TASK BRIEF: Return only the lines from the start of the records through the line that contains "(639, 442) = (656, 316): brown", inclusive; leave out all pictures.

[Scene image comparisons]
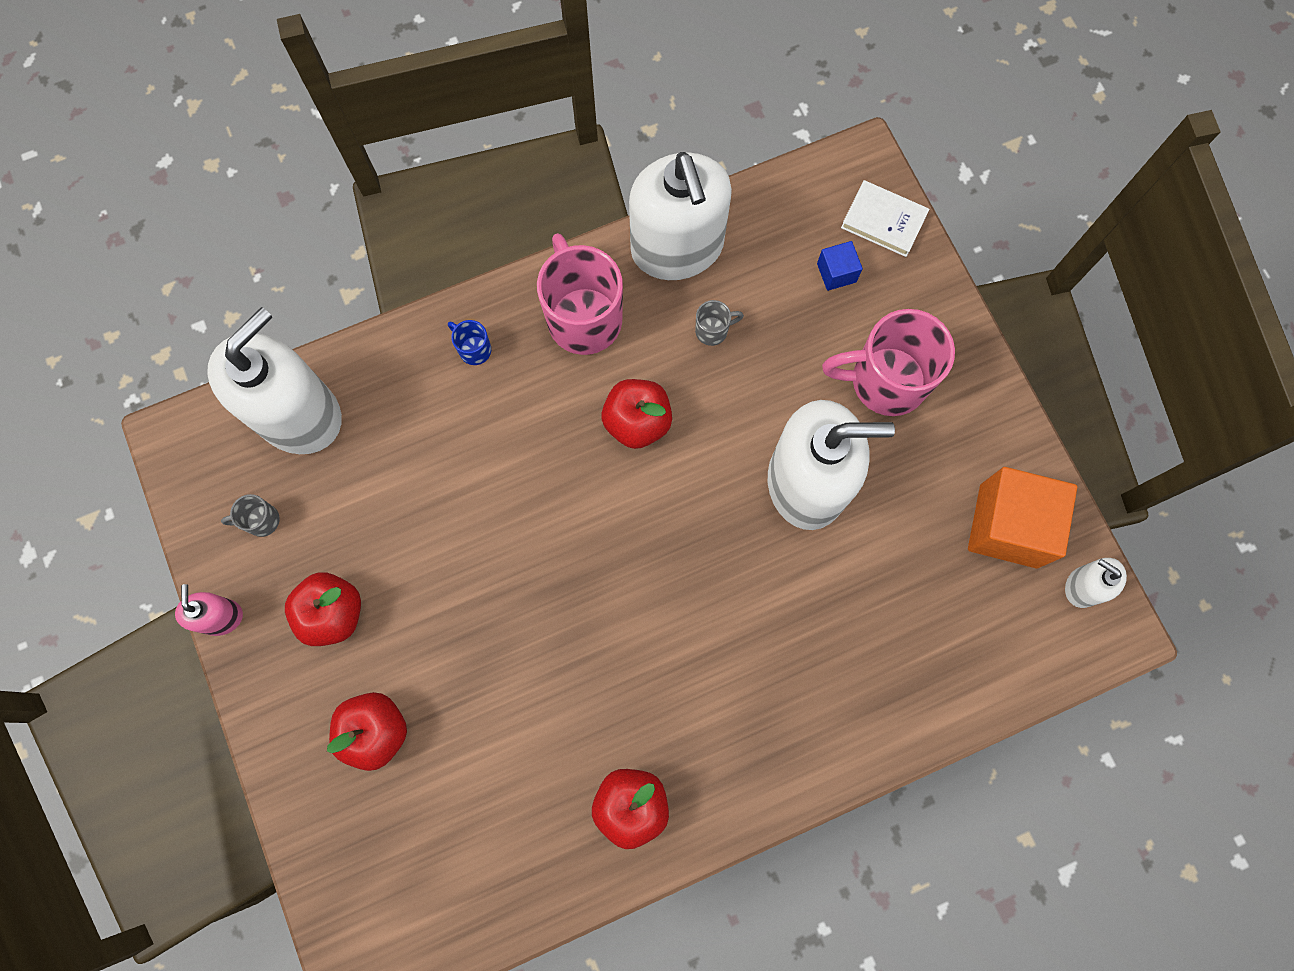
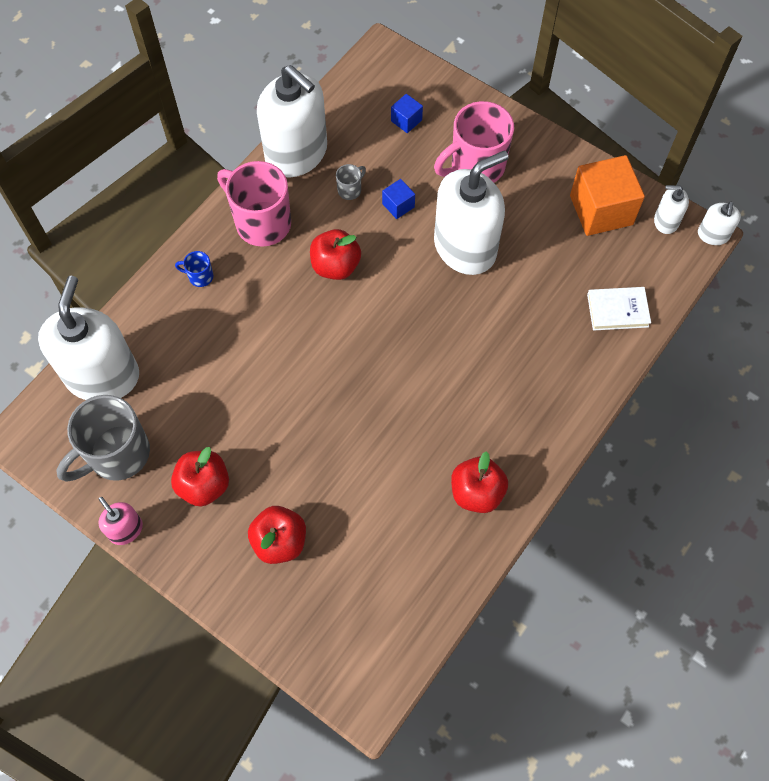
camera: 30 degrees left, 10 degrees down
(261, 520) = (117, 454): grey mug -> grey mug, size x2.32
(758, 382) = (398, 205): none -> blue cube
(883, 221) = (416, 78): white book -> white book (617, 310)
(1133, 639) = (713, 235): none -> white soap dispenser

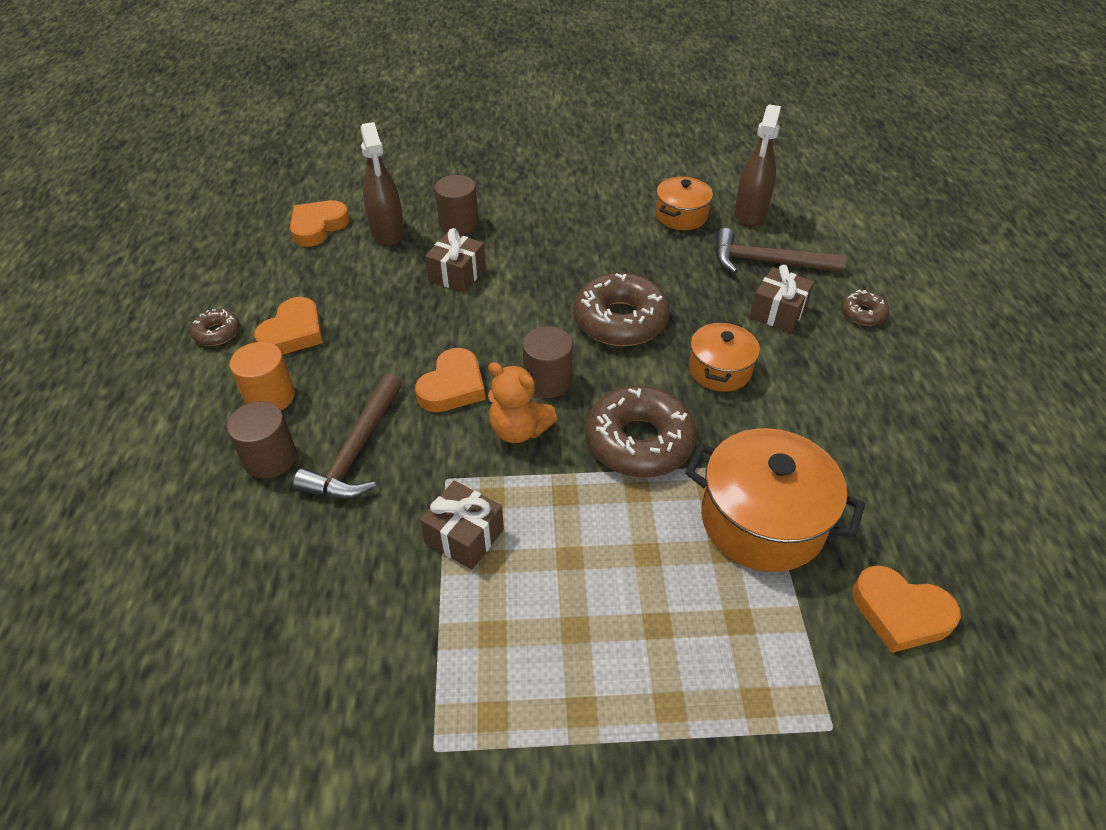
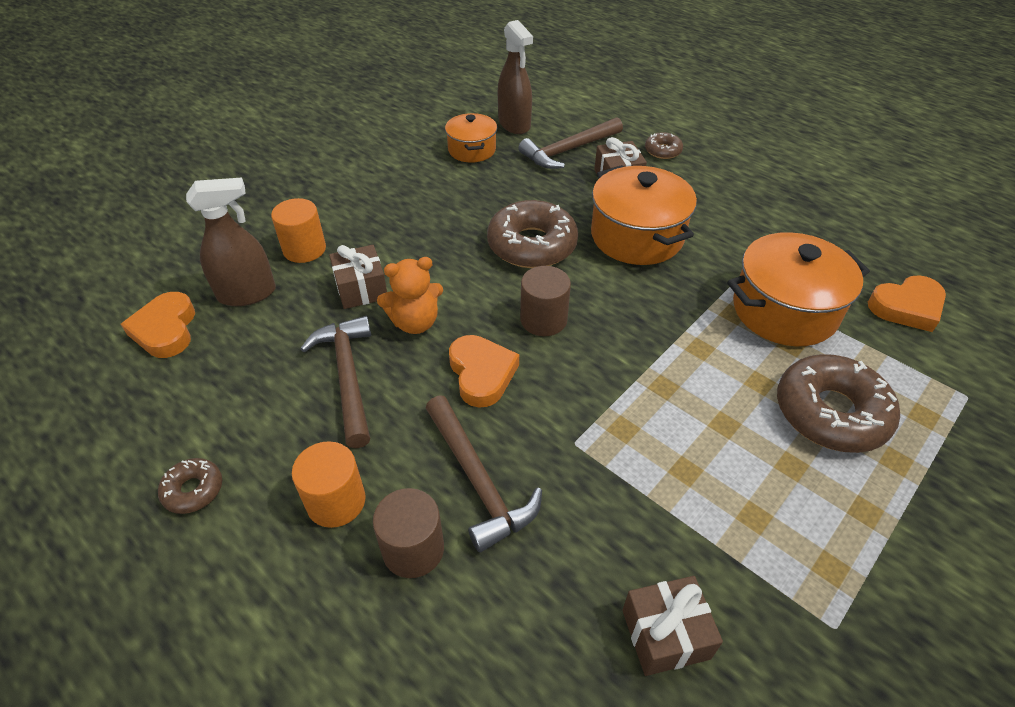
camera: 45 degrees left, 0 degrees up
(293, 332) = (277, 433): orange heart -> none
(373, 327) = (348, 376): none -> brown hammer
(387, 232) = (247, 294): brown spray bottle -> brown spray bottle turned 45 degrees counterclockwise
(458, 223) = (304, 249): brown cylinder -> orange cylinder
(464, 536) = (645, 470): brown gift -> brown gift (665, 634)
(519, 430) = (573, 368): orange teddy bear -> orange teddy bear (415, 322)
(639, 442) = (656, 316): brown donut -> brown donut (830, 412)
(719, 370) = (636, 236): orange pot -> orange pot, size x1.68

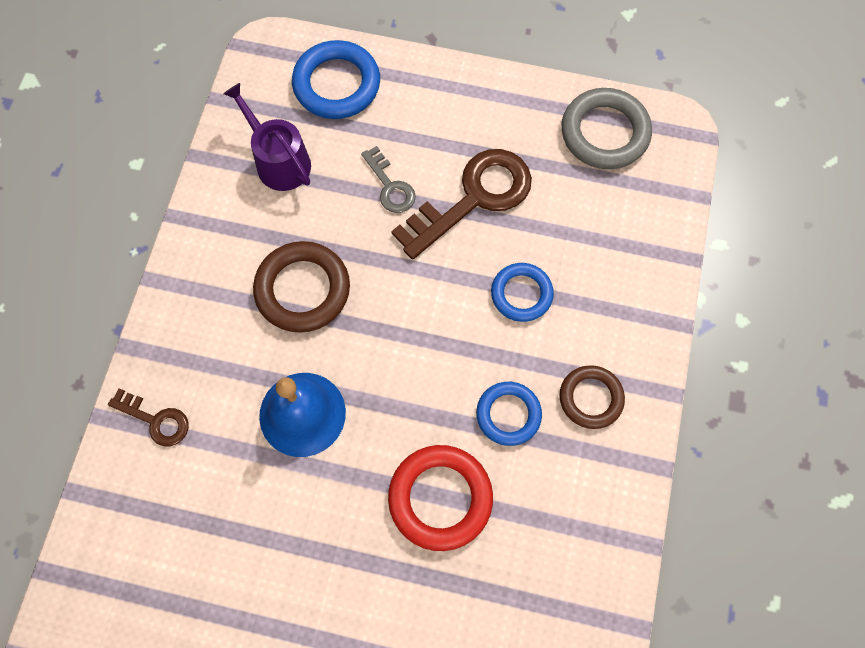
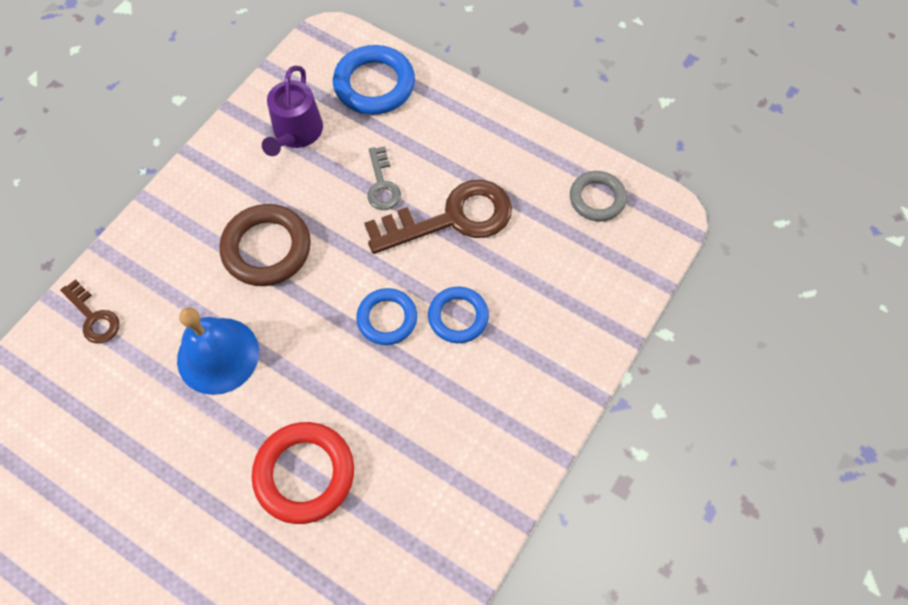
camera: 20 degrees right, 5 degrees down
(279, 161) = (296, 133): purple watering can -> purple watering can turned 150 degrees counterclockwise
(508, 414) = (399, 421): blue ring -> blue ring (387, 318)
(591, 398) = (481, 433): brown ring -> none
(604, 133) = (597, 198): grey ring -> grey ring, size x0.65

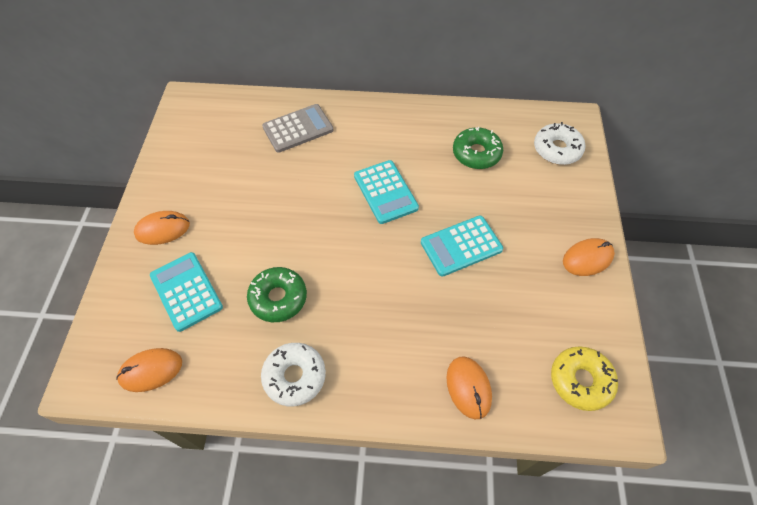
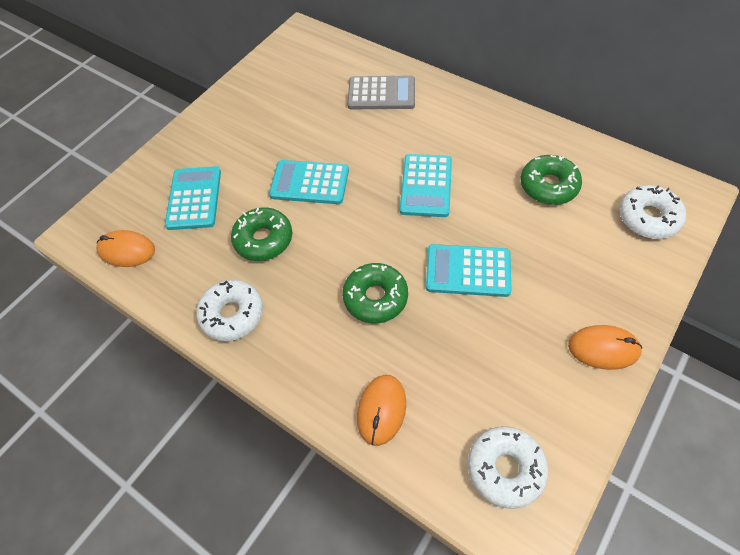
camera: 35 degrees right, 0 degrees up
(163, 229) = (209, 138): orange mouse -> none
(286, 231) = (309, 183): none -> turquoise calculator
(405, 301) = (375, 297): none -> green donut
(580, 381) = (505, 468): yellow donut -> white donut

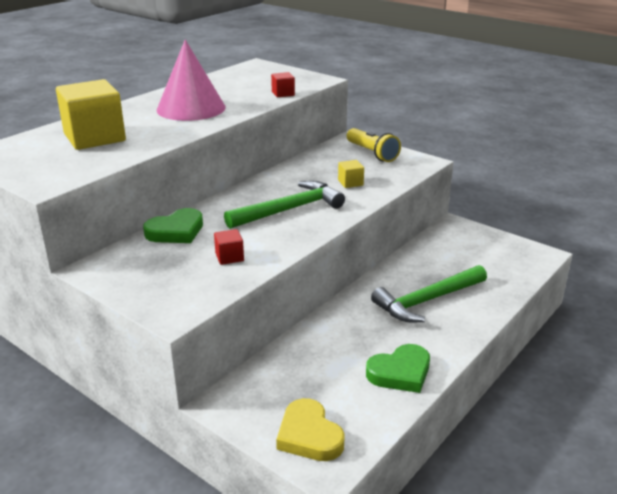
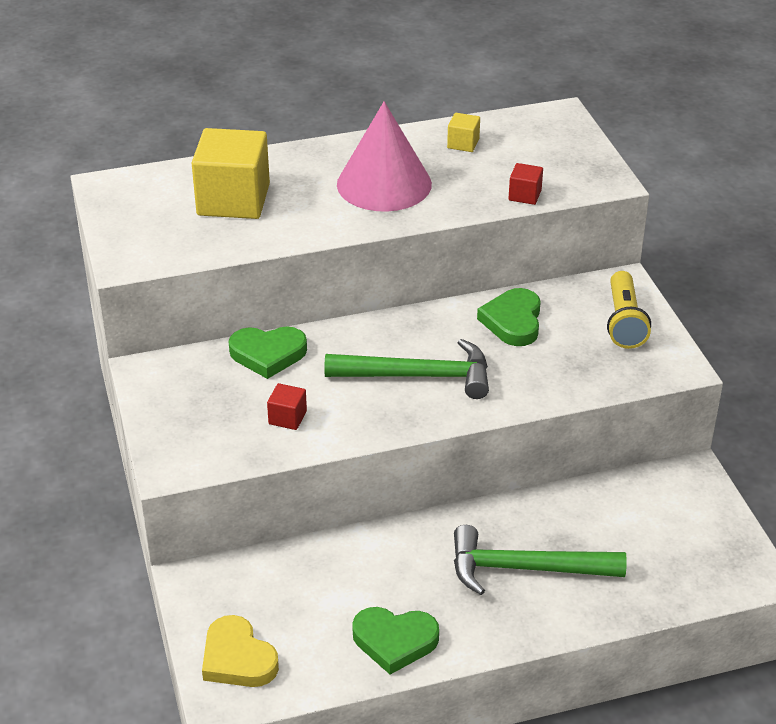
camera: 35 degrees right, 10 degrees up
(309, 435) = (237, 658): yellow heart -> yellow heart turned 45 degrees counterclockwise
(312, 170) = (513, 321): none -> green heart
(350, 183) = (537, 363): yellow cube -> yellow cube (463, 143)

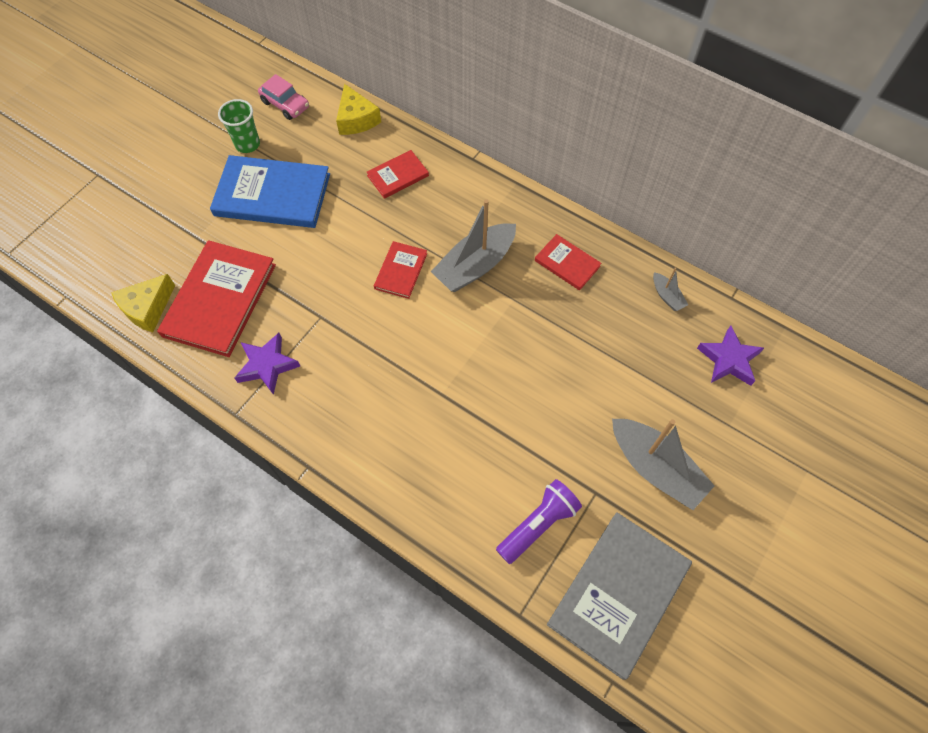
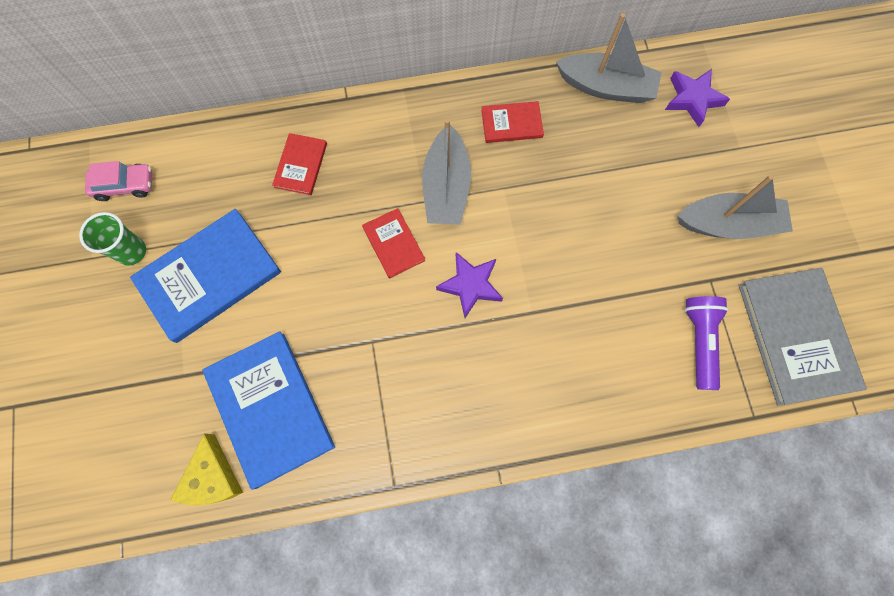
camera: 45 degrees left, 10 degrees up
(220, 300) = (270, 408): red book -> blue book
(267, 365) = (374, 422): purple star -> purple star (470, 285)
(356, 119) = (207, 145): yellow cheese -> none
(667, 296) = (606, 87): grey boat -> grey boat, size x2.16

ANSWER SECTION:
camera: 30 degrees left, 10 degrees down
(261, 520) = (117, 454): grey mug -> grey mug, size x2.32
(758, 382) = (398, 205): none -> blue cube
(883, 221) = (416, 78): white book -> white book (617, 310)
(1133, 639) = (713, 235): none -> white soap dispenser

camera: 45 degrees left, 0 degrees up
(293, 332) = (277, 433): orange heart -> none
(373, 327) = (348, 376): none -> brown hammer
(387, 232) = (247, 294): brown spray bottle -> brown spray bottle turned 45 degrees counterclockwise
(458, 223) = (304, 249): brown cylinder -> orange cylinder
(464, 536) = (645, 470): brown gift -> brown gift (665, 634)
(519, 430) = (573, 368): orange teddy bear -> orange teddy bear (415, 322)
(639, 442) = (656, 316): brown donut -> brown donut (830, 412)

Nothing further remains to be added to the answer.